■ WHAT THE TASK REQUIRES
Leave the pictures out, and repeat exactly every line from the one with "BAT1: 3V (plus" through the end of the data below.

** Opening EXTRACTED RECORDS block **

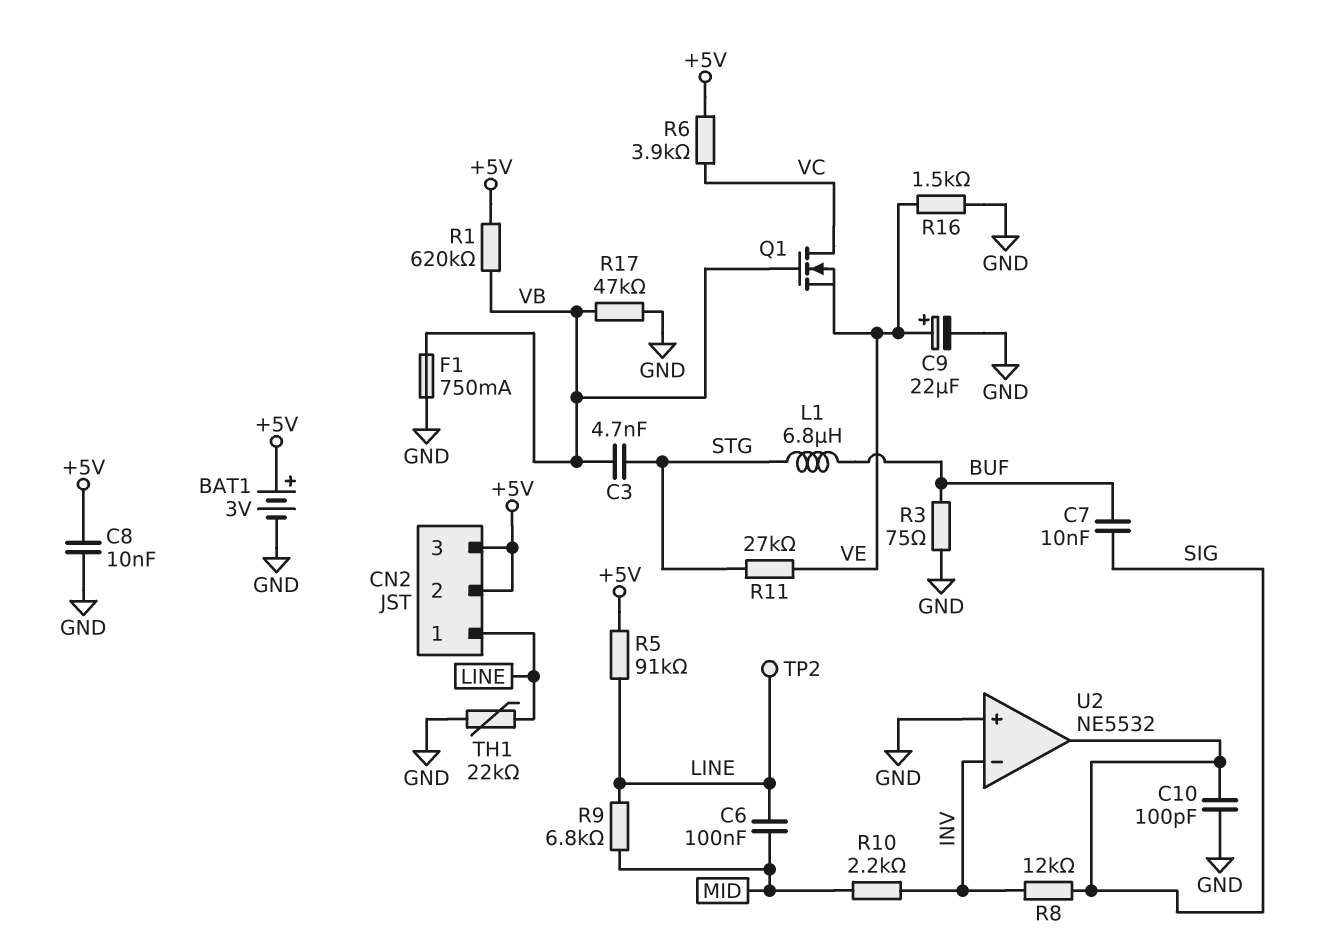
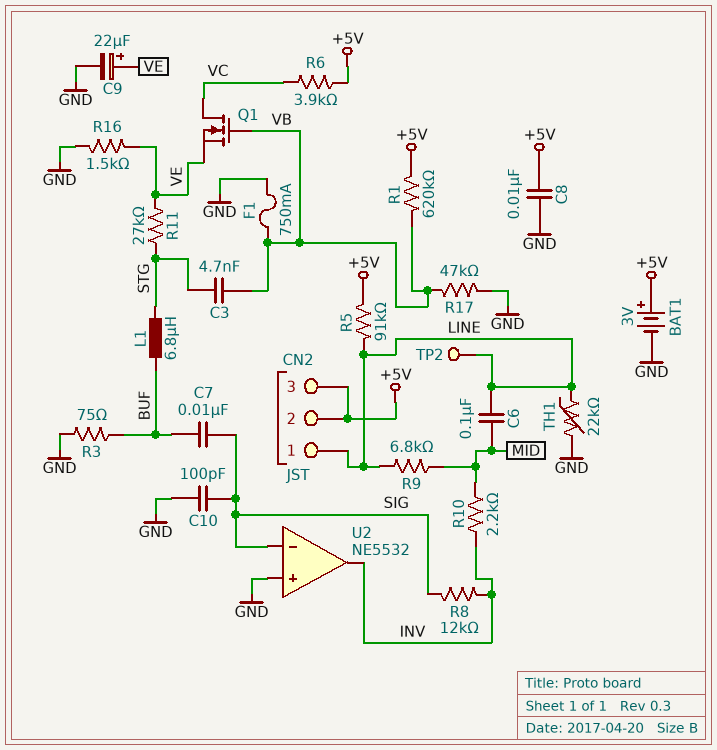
U2 pin in-: INV -> SIG
U2 pin out: SIG -> INV

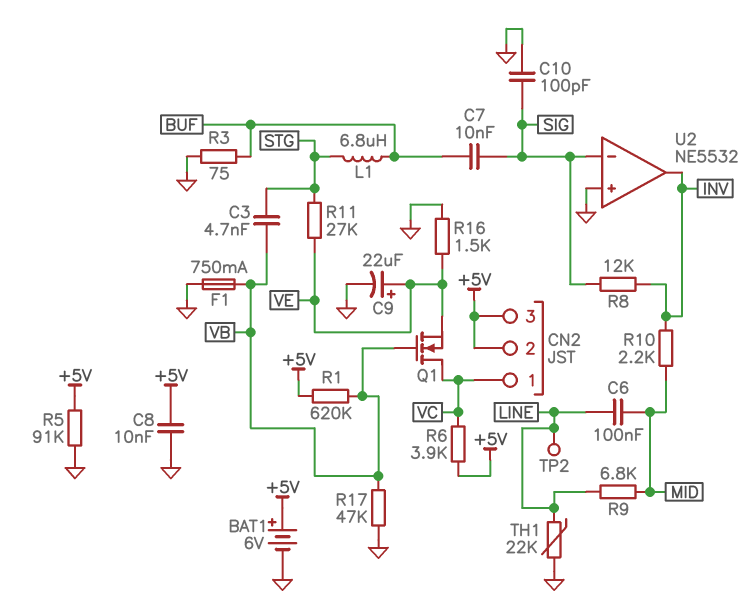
BAT1: 3V (plus +5V, minus GND) -> 6V (plus +5V, minus GND)
CN2 pin 1: LINE -> VC
R5: 91k (+5V, LINE) -> 91k (+5V, GND)

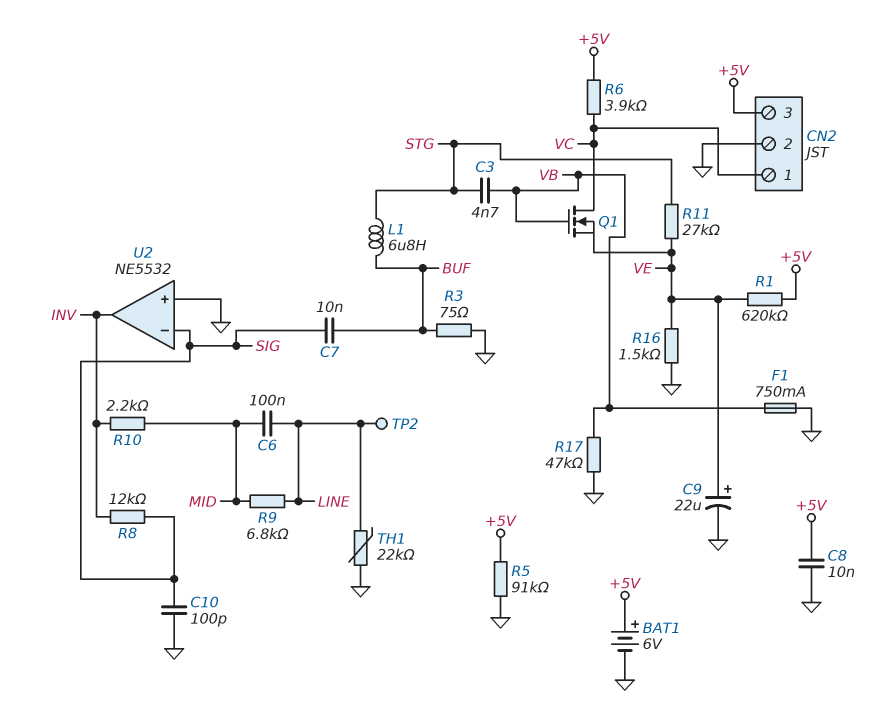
CN2 pin 2: +5V -> GND
R1: 620k (+5V, VB) -> 620k (+5V, VE)

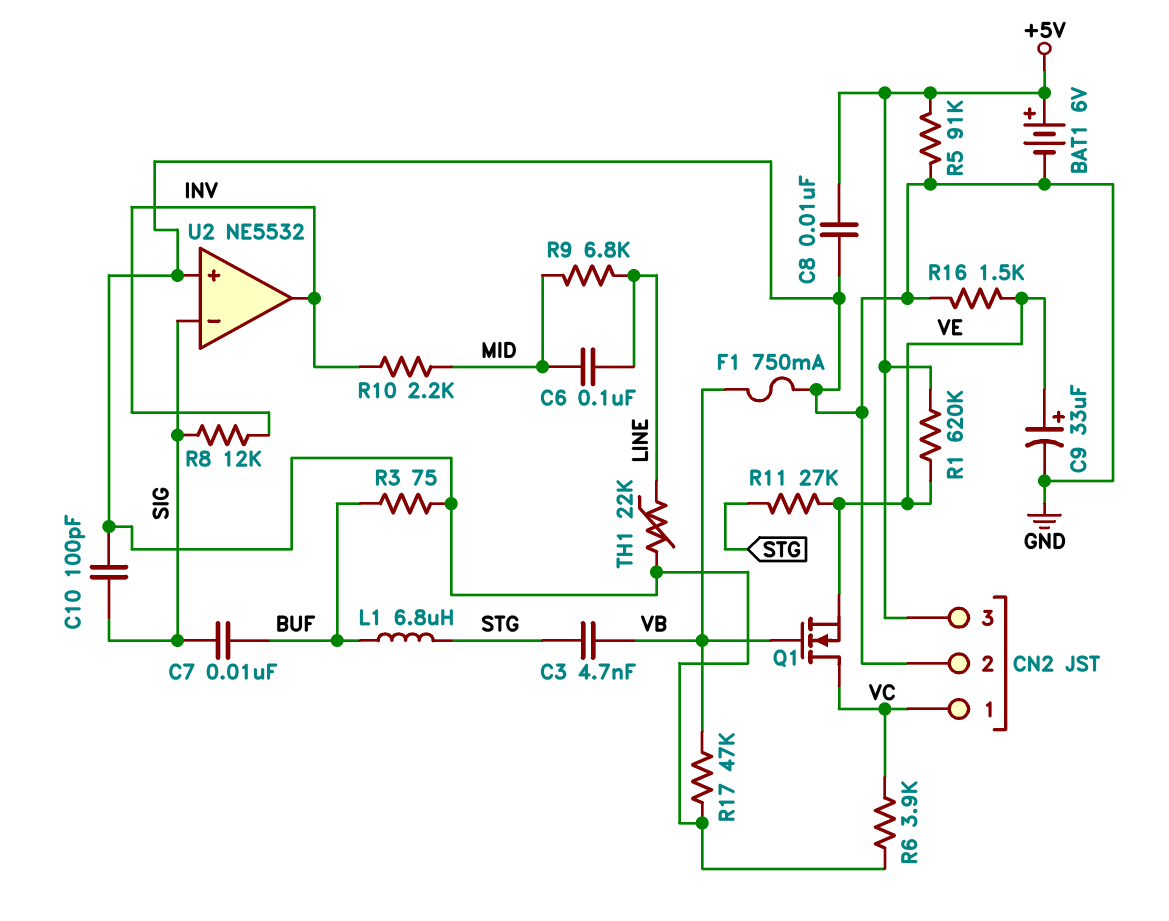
C9: 22uF (plus VE, minus GND) -> 33uF (plus VE, minus GND)
R6: 3.9k (+5V, VC) -> 3.9k (GND, VC)
TP2: test point (LINE) -> none

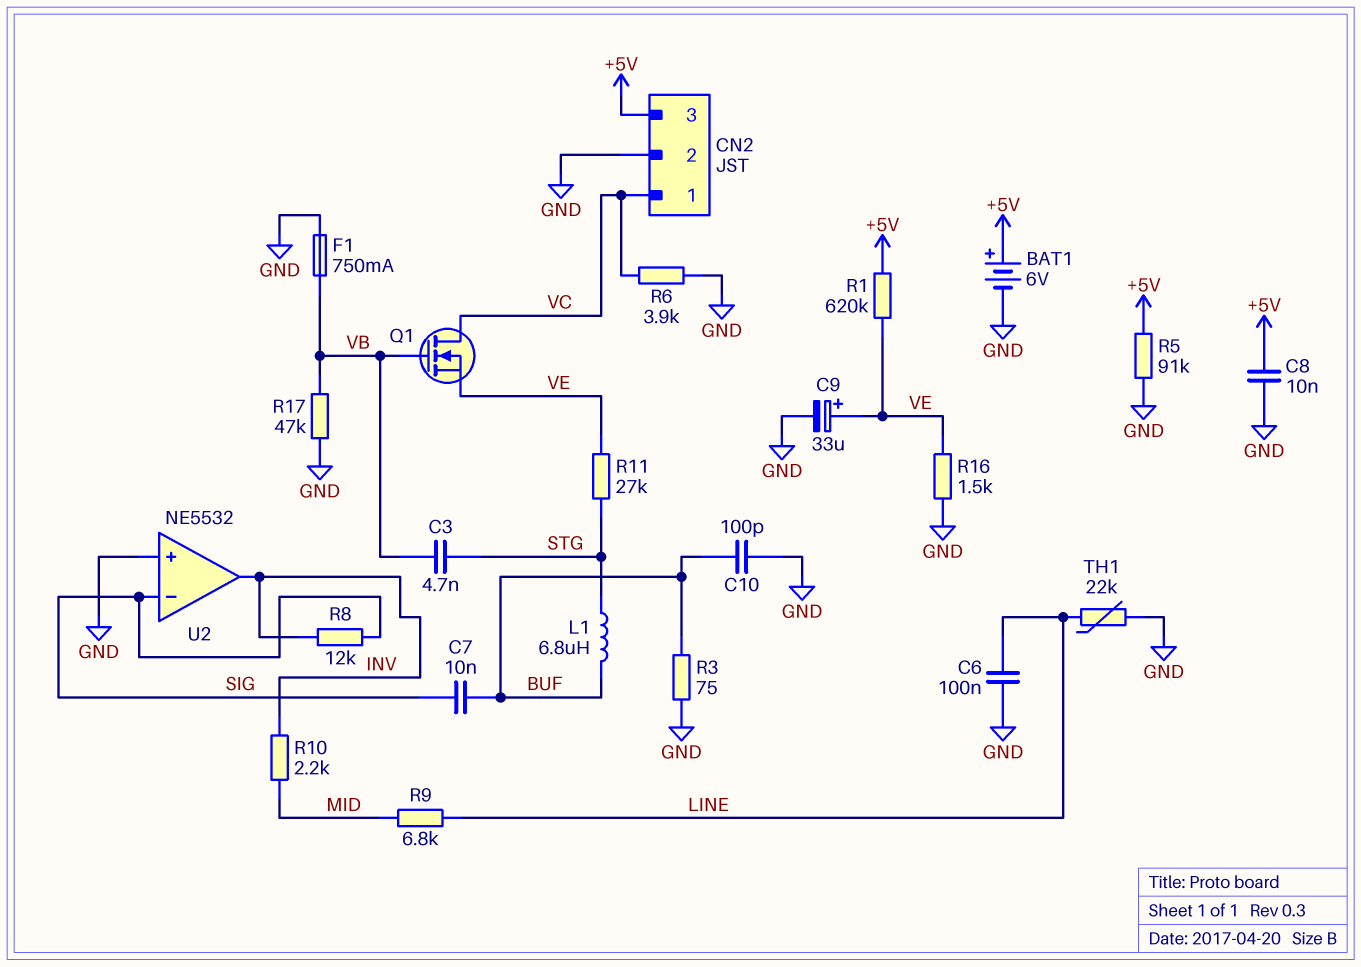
C6: 100nF (LINE, MID) -> 100nF (GND, LINE)
C10: 100pF (GND, SIG) -> 100pF (BUF, GND)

** Closing EXTRACTED RECORDS block **

■ SOLUTION TO THE EXERCISE
BAT1: 3V (plus +5V, minus GND) -> 6V (plus +5V, minus GND)
CN2 pin 1: LINE -> VC
R5: 91k (+5V, LINE) -> 91k (+5V, GND)

CN2 pin 2: +5V -> GND
R1: 620k (+5V, VB) -> 620k (+5V, VE)

C9: 22uF (plus VE, minus GND) -> 33uF (plus VE, minus GND)
R6: 3.9k (+5V, VC) -> 3.9k (GND, VC)
TP2: test point (LINE) -> none

C6: 100nF (LINE, MID) -> 100nF (GND, LINE)
C10: 100pF (GND, SIG) -> 100pF (BUF, GND)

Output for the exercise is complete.